▶ _Your instructions_: Ignore the pictures in the data below and set down exactly the lines from its first line through the line containing "C107: 100nF (+24V, MA) -> none".

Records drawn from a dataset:
⟨

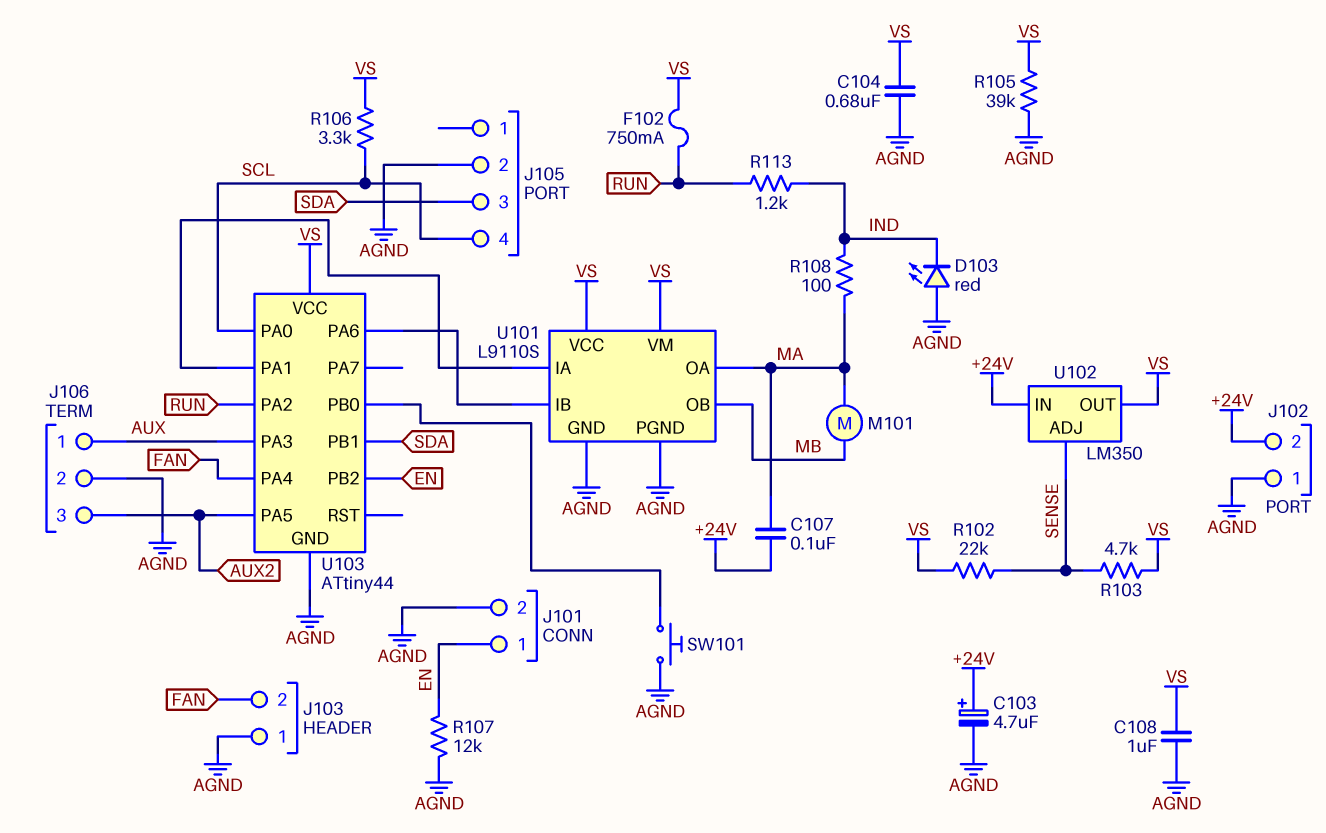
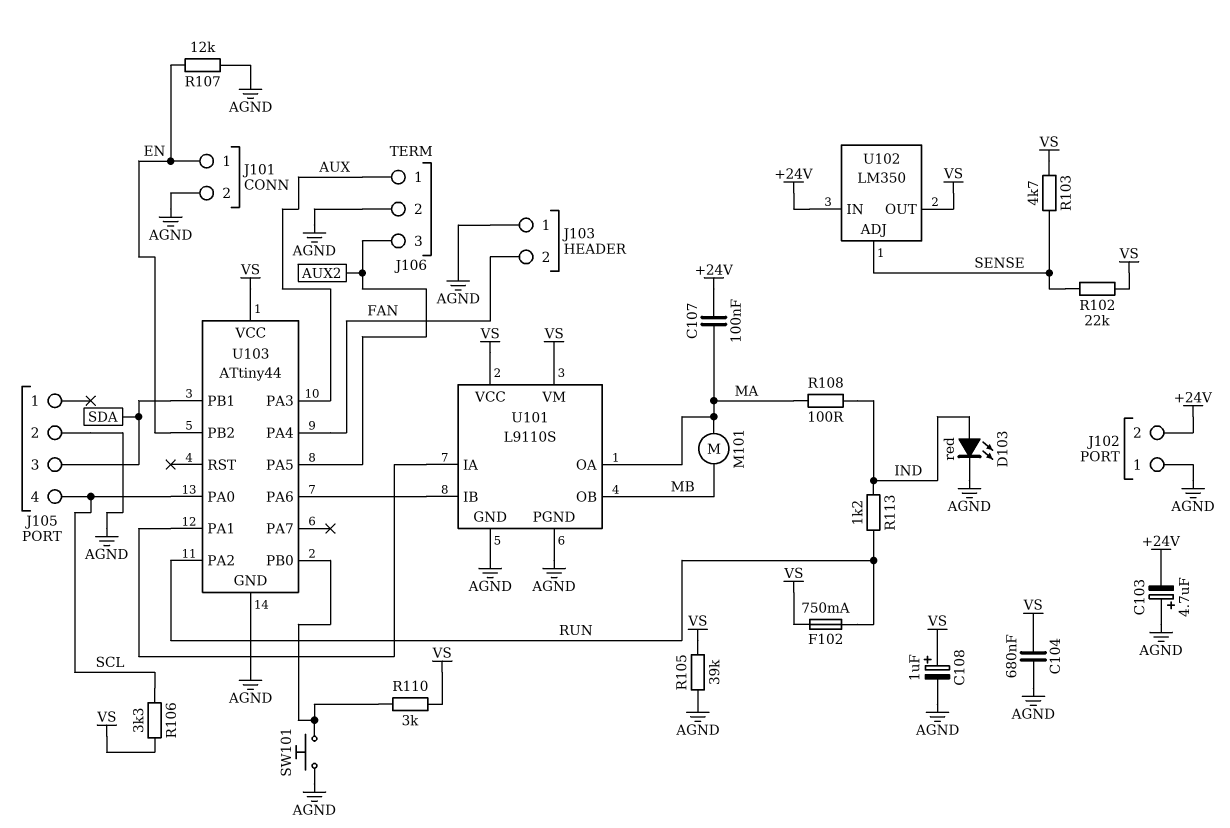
C103: 4.7uF (plus +24V, minus AGND) -> 4.7uF (plus AGND, minus +24V)
C108: 1uF (AGND, VS) -> 1uF (plus VS, minus AGND)
D103: LED red (A AGND, K IND) -> LED red (A IND, K AGND)
R110: none -> 3k (U103/PB0, VS)

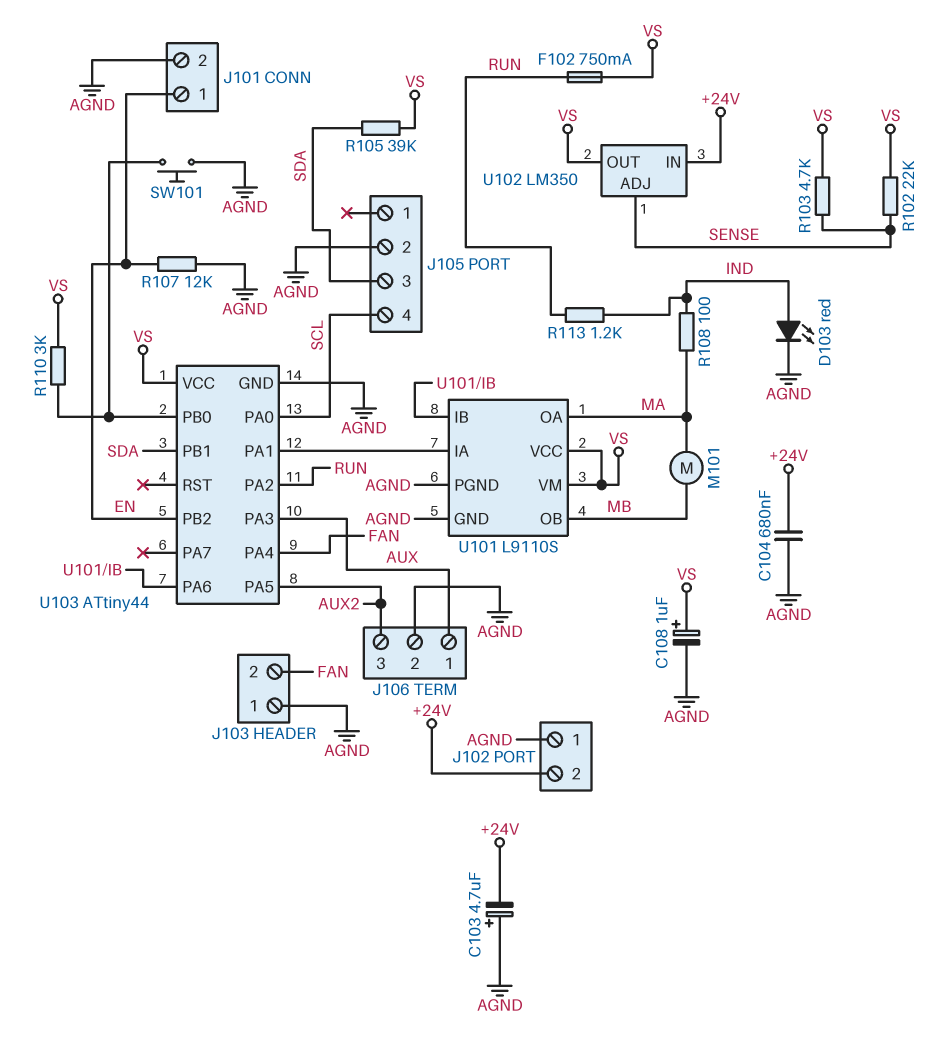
C104: 680nF (AGND, VS) -> 680nF (+24V, AGND)
C107: 100nF (+24V, MA) -> none
R105: 39k (AGND, VS) -> 39k (SDA, VS)
R106: 3.3k (SCL, VS) -> none

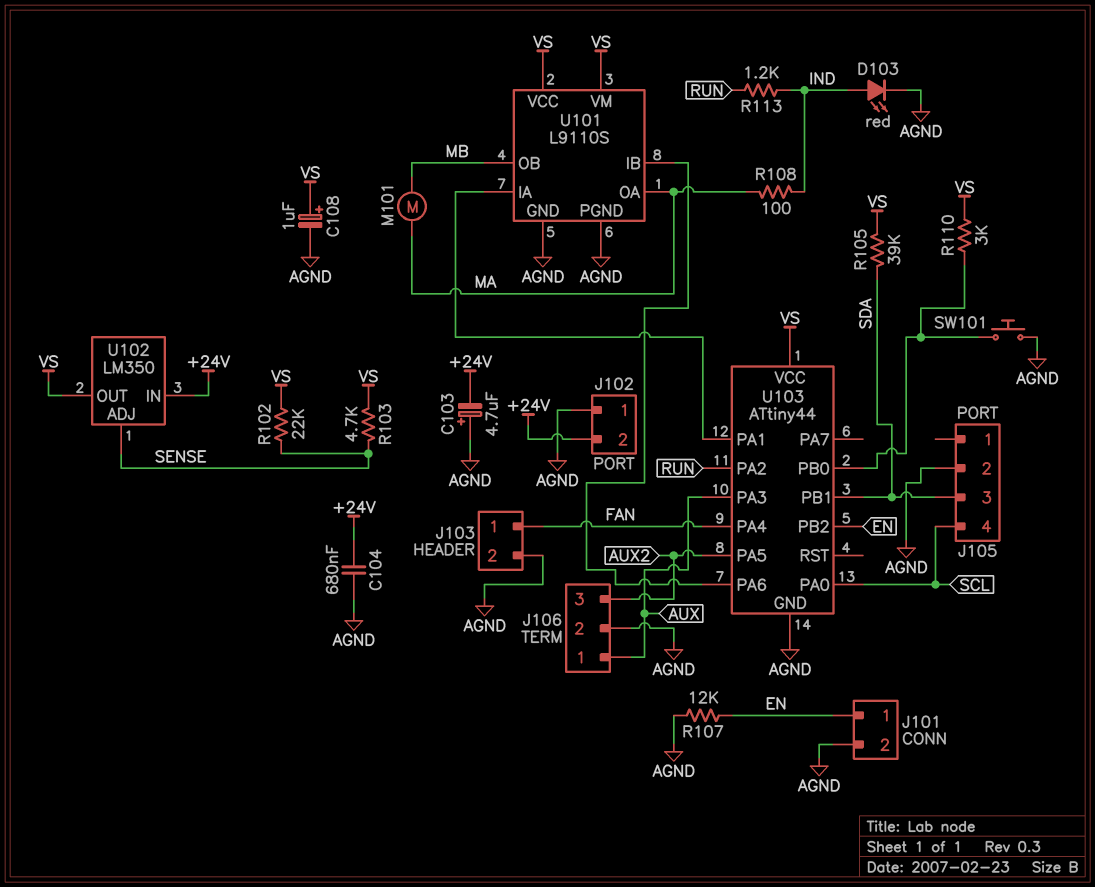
F102: 750mA (RUN, VS) -> none
J103 pin 1: AGND -> FAN
J103 pin 2: FAN -> AGND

⟩

▶ _Solution to the problem_:
C103: 4.7uF (plus +24V, minus AGND) -> 4.7uF (plus AGND, minus +24V)
C108: 1uF (AGND, VS) -> 1uF (plus VS, minus AGND)
D103: LED red (A AGND, K IND) -> LED red (A IND, K AGND)
R110: none -> 3k (U103/PB0, VS)

C104: 680nF (AGND, VS) -> 680nF (+24V, AGND)
C107: 100nF (+24V, MA) -> none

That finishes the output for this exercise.